*WHAT NEEDS TO BE DONE*: Beginning at the line containing "yellow nut: 7 -> 6", output every line to the end of the data below exactly as it appears.

--- PROVIDED DATA ---

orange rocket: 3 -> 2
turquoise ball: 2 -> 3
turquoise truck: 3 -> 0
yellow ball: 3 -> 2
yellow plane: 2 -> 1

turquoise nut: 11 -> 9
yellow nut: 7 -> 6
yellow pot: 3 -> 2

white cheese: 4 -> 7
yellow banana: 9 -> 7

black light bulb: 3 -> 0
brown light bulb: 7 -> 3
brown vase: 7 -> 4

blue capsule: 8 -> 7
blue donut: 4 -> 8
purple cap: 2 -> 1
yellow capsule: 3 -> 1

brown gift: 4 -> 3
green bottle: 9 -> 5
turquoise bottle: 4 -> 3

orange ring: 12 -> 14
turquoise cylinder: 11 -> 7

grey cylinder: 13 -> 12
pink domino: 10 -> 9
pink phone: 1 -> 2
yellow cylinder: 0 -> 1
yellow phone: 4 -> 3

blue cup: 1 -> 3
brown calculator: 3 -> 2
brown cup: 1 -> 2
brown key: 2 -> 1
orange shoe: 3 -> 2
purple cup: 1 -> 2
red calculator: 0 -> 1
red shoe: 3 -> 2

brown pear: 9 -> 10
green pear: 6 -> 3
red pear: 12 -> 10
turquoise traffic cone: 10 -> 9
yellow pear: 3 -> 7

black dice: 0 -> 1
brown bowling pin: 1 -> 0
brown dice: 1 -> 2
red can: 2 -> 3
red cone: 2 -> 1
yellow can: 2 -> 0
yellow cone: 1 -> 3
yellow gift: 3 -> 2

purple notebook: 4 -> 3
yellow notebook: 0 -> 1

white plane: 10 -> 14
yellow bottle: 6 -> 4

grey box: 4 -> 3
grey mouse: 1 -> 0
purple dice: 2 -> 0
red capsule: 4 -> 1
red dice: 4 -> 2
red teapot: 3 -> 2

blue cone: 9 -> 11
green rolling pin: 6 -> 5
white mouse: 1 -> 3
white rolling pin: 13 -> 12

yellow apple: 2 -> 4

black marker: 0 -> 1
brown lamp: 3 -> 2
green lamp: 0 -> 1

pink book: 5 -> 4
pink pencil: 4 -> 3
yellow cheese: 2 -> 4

---

*SOLUTION TO THE PROBLEM*:
yellow nut: 7 -> 6
yellow pot: 3 -> 2

white cheese: 4 -> 7
yellow banana: 9 -> 7

black light bulb: 3 -> 0
brown light bulb: 7 -> 3
brown vase: 7 -> 4

blue capsule: 8 -> 7
blue donut: 4 -> 8
purple cap: 2 -> 1
yellow capsule: 3 -> 1

brown gift: 4 -> 3
green bottle: 9 -> 5
turquoise bottle: 4 -> 3

orange ring: 12 -> 14
turquoise cylinder: 11 -> 7

grey cylinder: 13 -> 12
pink domino: 10 -> 9
pink phone: 1 -> 2
yellow cylinder: 0 -> 1
yellow phone: 4 -> 3

blue cup: 1 -> 3
brown calculator: 3 -> 2
brown cup: 1 -> 2
brown key: 2 -> 1
orange shoe: 3 -> 2
purple cup: 1 -> 2
red calculator: 0 -> 1
red shoe: 3 -> 2

brown pear: 9 -> 10
green pear: 6 -> 3
red pear: 12 -> 10
turquoise traffic cone: 10 -> 9
yellow pear: 3 -> 7

black dice: 0 -> 1
brown bowling pin: 1 -> 0
brown dice: 1 -> 2
red can: 2 -> 3
red cone: 2 -> 1
yellow can: 2 -> 0
yellow cone: 1 -> 3
yellow gift: 3 -> 2

purple notebook: 4 -> 3
yellow notebook: 0 -> 1

white plane: 10 -> 14
yellow bottle: 6 -> 4

grey box: 4 -> 3
grey mouse: 1 -> 0
purple dice: 2 -> 0
red capsule: 4 -> 1
red dice: 4 -> 2
red teapot: 3 -> 2

blue cone: 9 -> 11
green rolling pin: 6 -> 5
white mouse: 1 -> 3
white rolling pin: 13 -> 12

yellow apple: 2 -> 4

black marker: 0 -> 1
brown lamp: 3 -> 2
green lamp: 0 -> 1

pink book: 5 -> 4
pink pencil: 4 -> 3
yellow cheese: 2 -> 4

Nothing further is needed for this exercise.